PROVIDED ENTRIES:
----------------------------------------

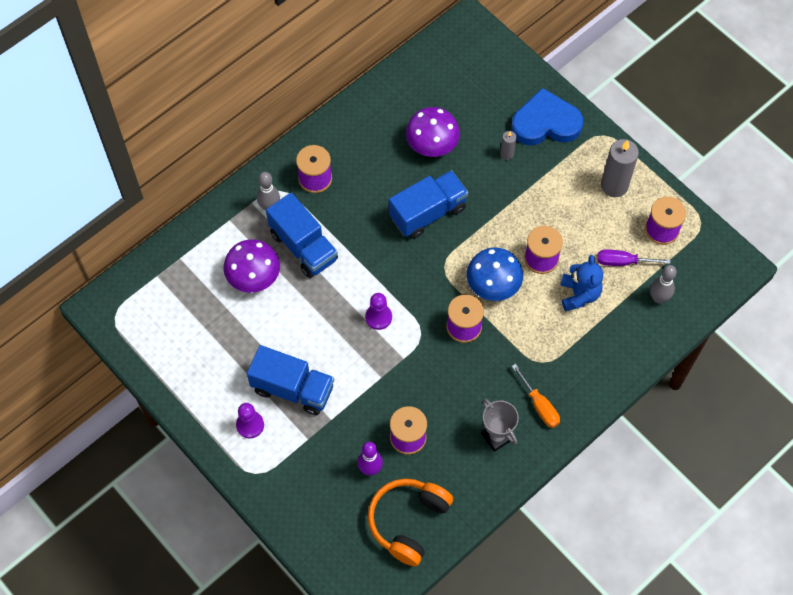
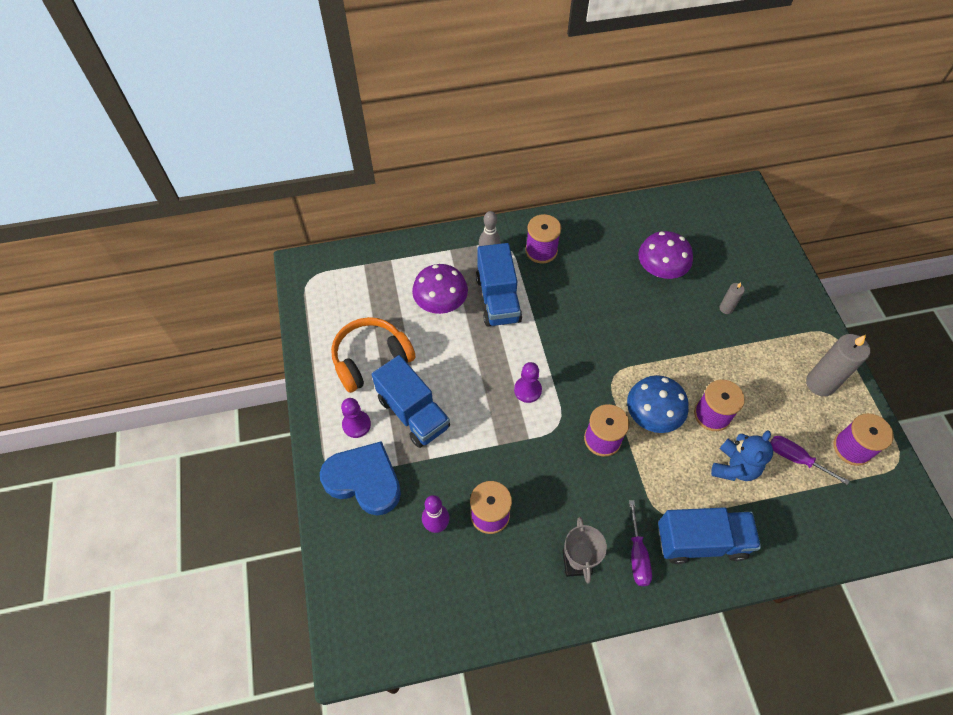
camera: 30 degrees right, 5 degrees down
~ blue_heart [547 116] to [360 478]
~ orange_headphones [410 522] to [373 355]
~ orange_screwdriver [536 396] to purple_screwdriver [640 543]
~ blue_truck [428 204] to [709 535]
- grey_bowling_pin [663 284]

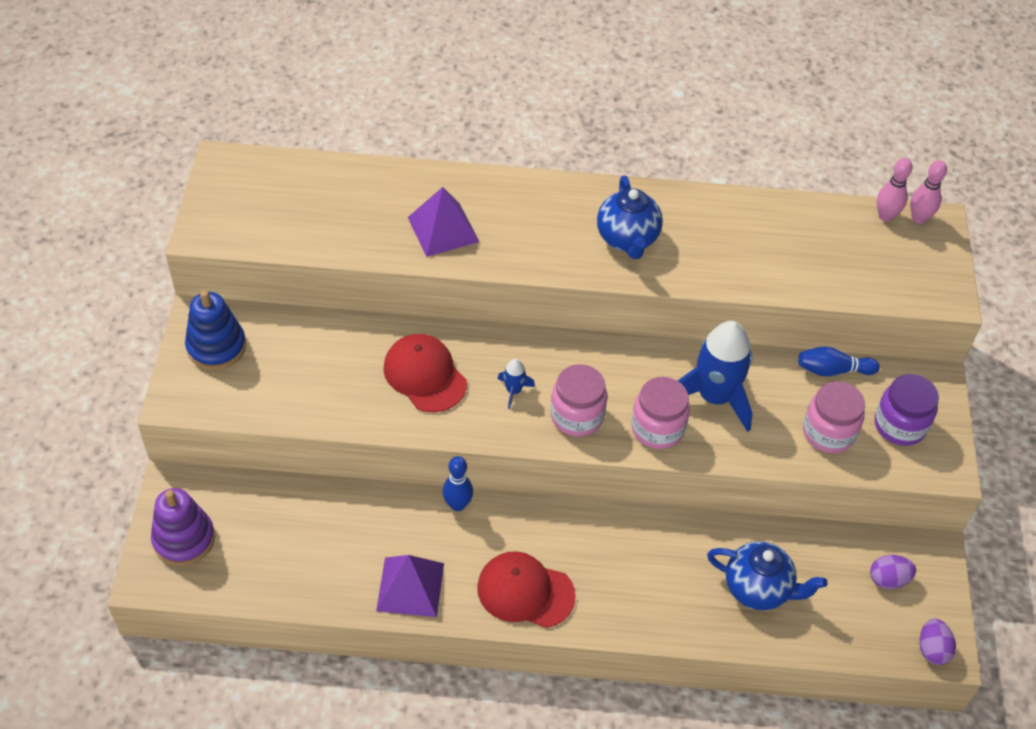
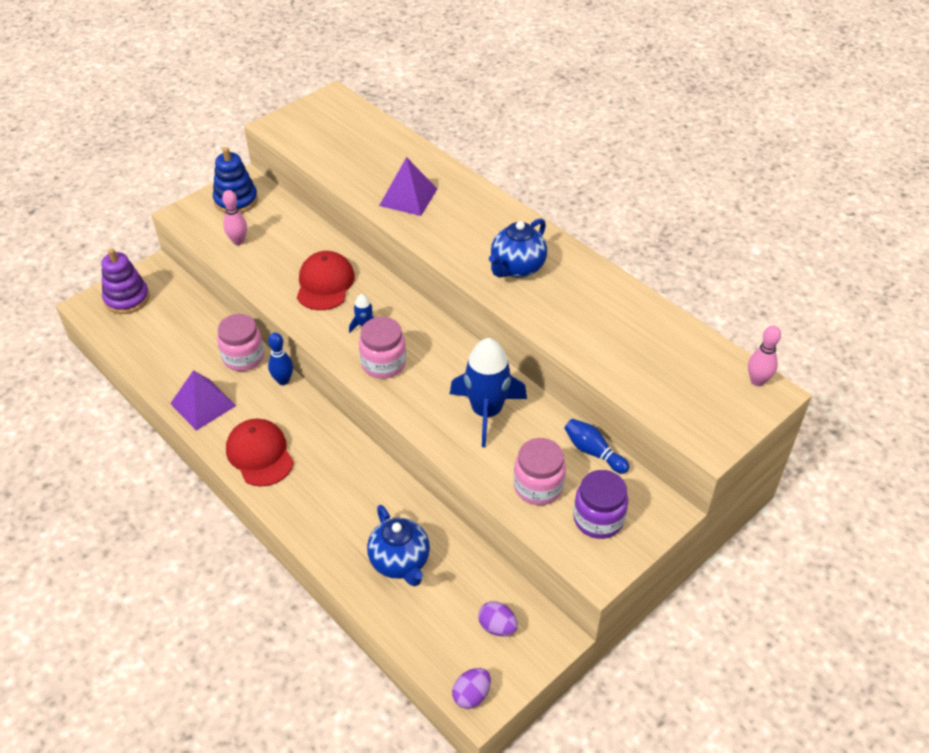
camera: 45 degrees right, 5 degrees down
~ pink_jar [660 413] to [240 342]
~ pink_bowling_pin [895 190] to [234 217]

----------------------------------------

EXERCISE REQUIREMENTS: Return the records above exactly as written, but without any of the pictures.

SOLUTION TO THIS EXERCISE:
camera: 30 degrees right, 5 degrees down
~ blue_heart [547 116] to [360 478]
~ orange_headphones [410 522] to [373 355]
~ orange_screwdriver [536 396] to purple_screwdriver [640 543]
~ blue_truck [428 204] to [709 535]
- grey_bowling_pin [663 284]

camera: 45 degrees right, 5 degrees down
~ pink_jar [660 413] to [240 342]
~ pink_bowling_pin [895 190] to [234 217]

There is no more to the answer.